* **Problem details**:
Nothing in the data should be left out or altered when it is retyped.

* **Records provided**:
╭──
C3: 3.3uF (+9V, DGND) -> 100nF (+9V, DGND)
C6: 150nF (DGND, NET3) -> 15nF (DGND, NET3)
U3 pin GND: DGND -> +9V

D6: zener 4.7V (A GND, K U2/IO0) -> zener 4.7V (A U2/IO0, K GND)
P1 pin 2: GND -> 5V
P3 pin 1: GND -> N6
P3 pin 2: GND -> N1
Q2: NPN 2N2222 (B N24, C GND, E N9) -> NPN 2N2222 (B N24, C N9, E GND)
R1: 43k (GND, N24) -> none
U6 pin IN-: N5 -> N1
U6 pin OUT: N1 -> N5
╰──
* **Your response**:
C3: 3.3uF (+9V, DGND) -> 100nF (+9V, DGND)
C6: 150nF (DGND, NET3) -> 15nF (DGND, NET3)
U3 pin GND: DGND -> +9V

D6: zener 4.7V (A GND, K U2/IO0) -> zener 4.7V (A U2/IO0, K GND)
P1 pin 2: GND -> 5V
P3 pin 1: GND -> N6
P3 pin 2: GND -> N1
Q2: NPN 2N2222 (B N24, C GND, E N9) -> NPN 2N2222 (B N24, C N9, E GND)
R1: 43k (GND, N24) -> none
U6 pin IN-: N5 -> N1
U6 pin OUT: N1 -> N5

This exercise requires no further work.